▶ _WHAT TO PRODUCE_:
Output the data below only from the line containing "none -> black brick I5:J5 level 1" up to and including the line containing "lime brick A8:B8", exact and with the pictures left out.

[Coordinate-based change listings]
- Opening Delimiter -
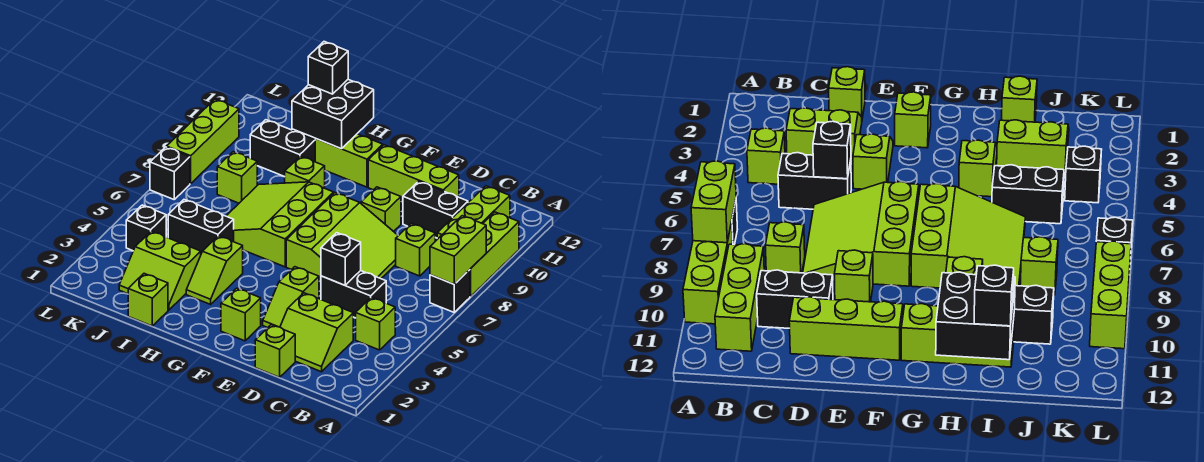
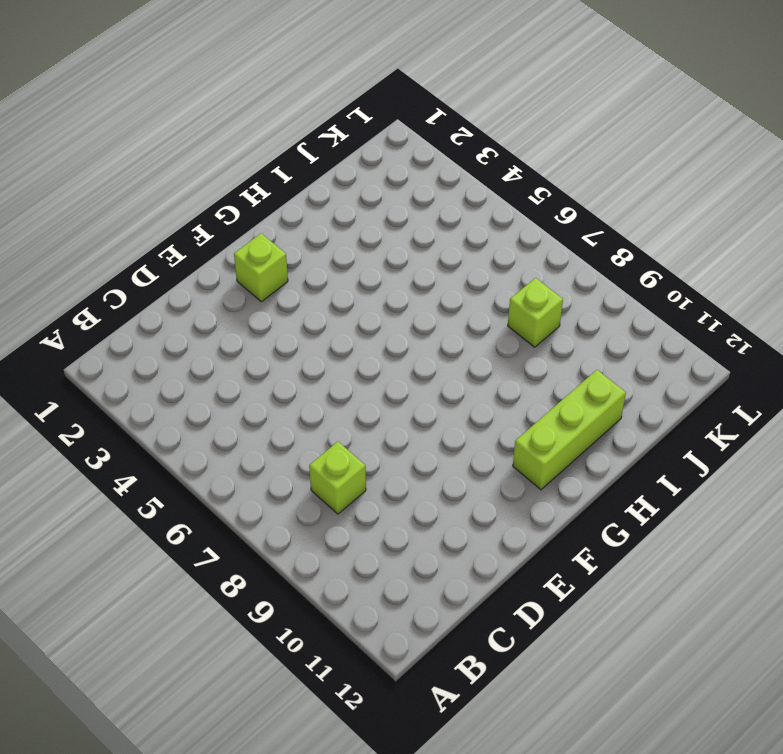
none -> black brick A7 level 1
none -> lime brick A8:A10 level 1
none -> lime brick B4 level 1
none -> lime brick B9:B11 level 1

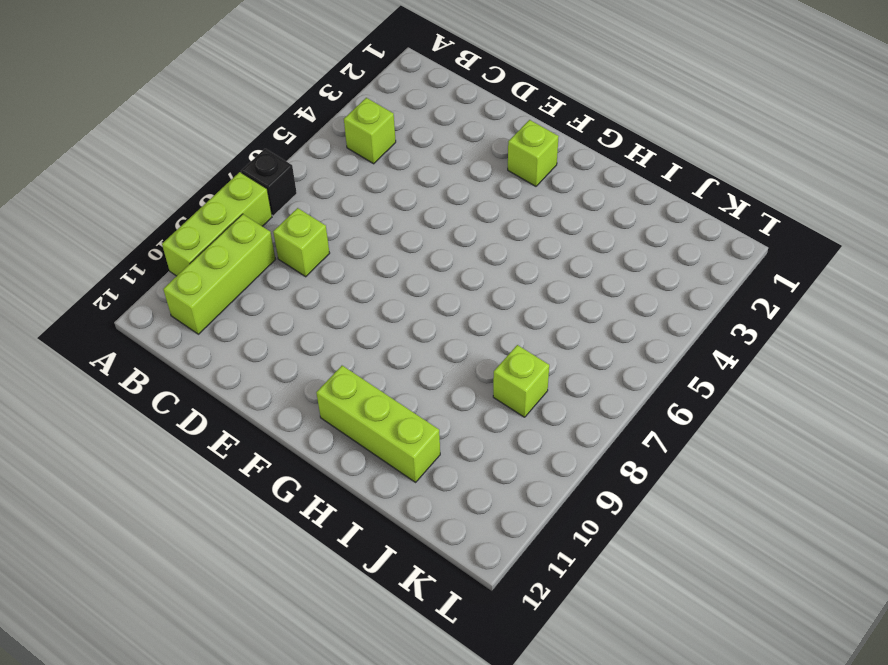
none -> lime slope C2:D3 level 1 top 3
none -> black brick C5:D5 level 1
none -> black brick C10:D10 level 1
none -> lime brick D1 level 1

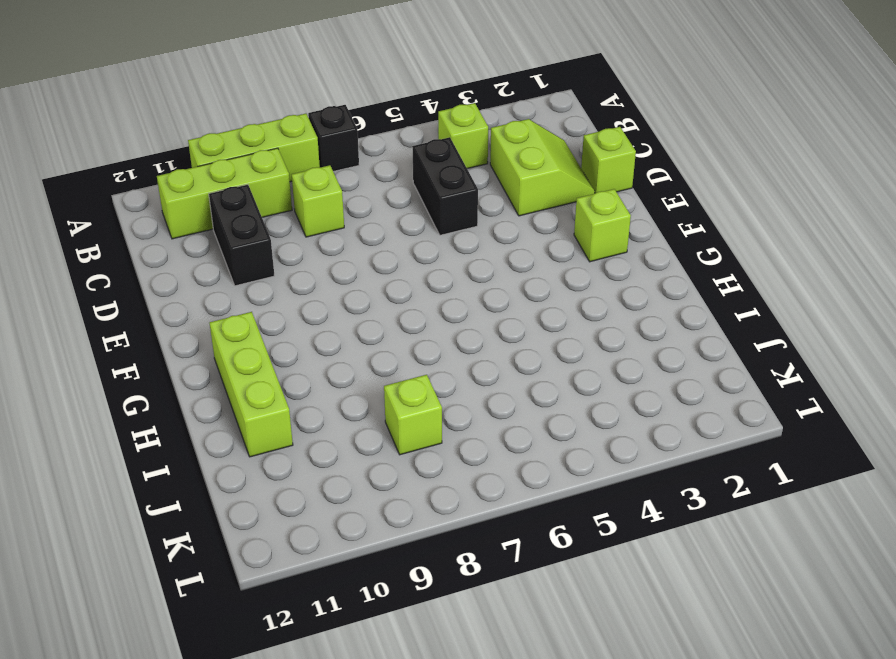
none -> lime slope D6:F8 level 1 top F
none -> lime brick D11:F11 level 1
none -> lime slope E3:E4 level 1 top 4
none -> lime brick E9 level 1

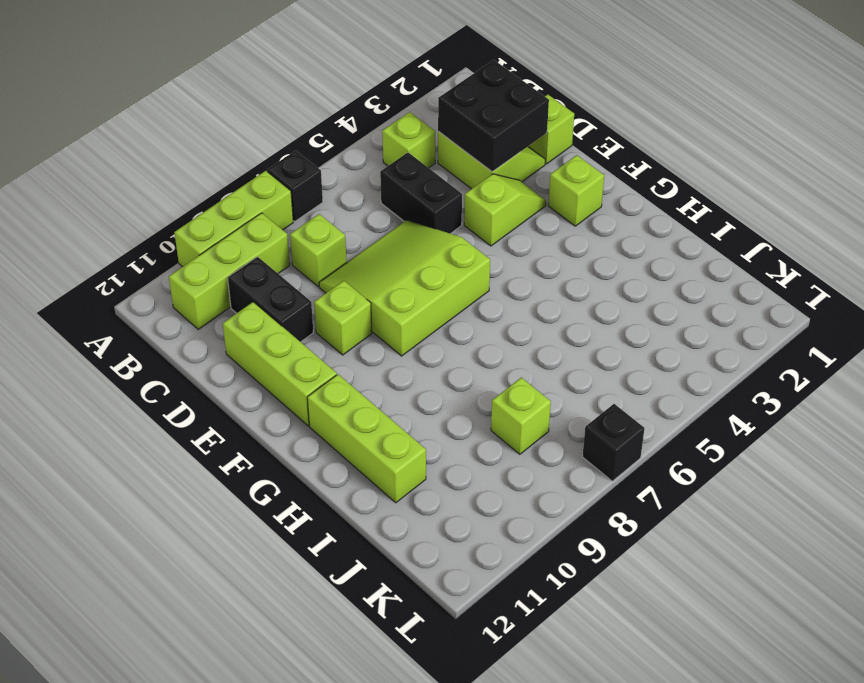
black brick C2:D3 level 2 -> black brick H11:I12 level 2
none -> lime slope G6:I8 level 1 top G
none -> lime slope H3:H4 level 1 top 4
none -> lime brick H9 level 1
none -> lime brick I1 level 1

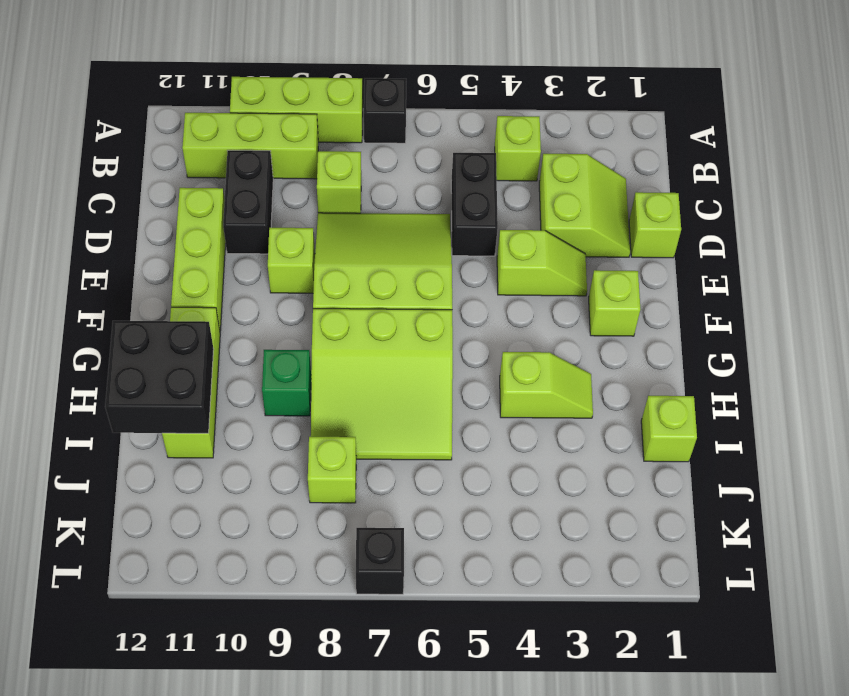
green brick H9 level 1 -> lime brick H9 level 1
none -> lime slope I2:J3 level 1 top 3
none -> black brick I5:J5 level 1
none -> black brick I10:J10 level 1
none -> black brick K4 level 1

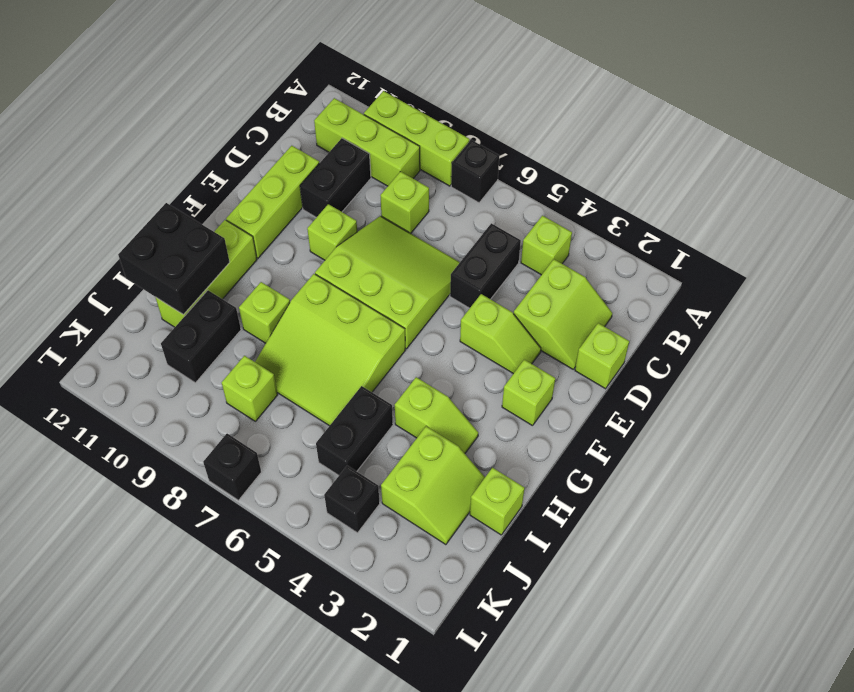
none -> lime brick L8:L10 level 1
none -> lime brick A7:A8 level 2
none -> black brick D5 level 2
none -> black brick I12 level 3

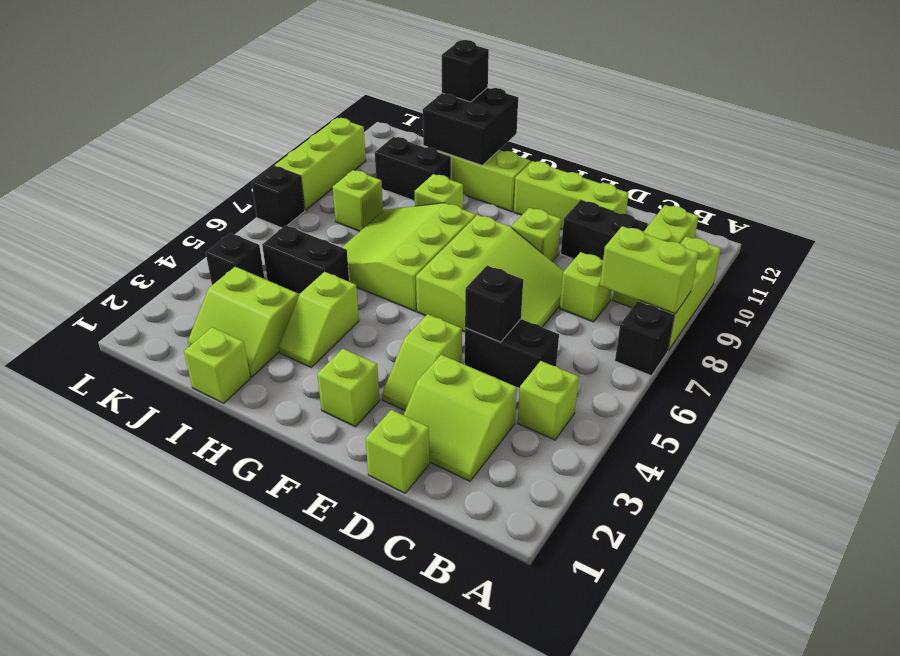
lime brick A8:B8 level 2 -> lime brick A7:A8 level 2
- Closing Delimiter -
- Opening Delimiter -
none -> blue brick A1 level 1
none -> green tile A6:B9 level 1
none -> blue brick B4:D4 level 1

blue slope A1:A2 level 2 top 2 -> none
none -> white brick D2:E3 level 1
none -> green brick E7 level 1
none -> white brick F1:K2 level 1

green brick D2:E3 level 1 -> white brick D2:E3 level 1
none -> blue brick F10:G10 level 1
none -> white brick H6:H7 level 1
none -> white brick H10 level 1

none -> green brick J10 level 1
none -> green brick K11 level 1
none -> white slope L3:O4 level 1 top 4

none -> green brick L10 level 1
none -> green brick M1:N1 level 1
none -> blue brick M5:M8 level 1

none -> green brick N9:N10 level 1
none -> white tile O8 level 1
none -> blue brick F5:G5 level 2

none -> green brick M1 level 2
- Closing Delimiter -
▶ _EXPECTED ANSWER_:
none -> black brick I5:J5 level 1
none -> black brick I10:J10 level 1
none -> black brick K4 level 1

none -> lime brick L8:L10 level 1
none -> lime brick A7:A8 level 2
none -> black brick D5 level 2
none -> black brick I12 level 3

lime brick A8:B8 level 2 -> lime brick A7:A8 level 2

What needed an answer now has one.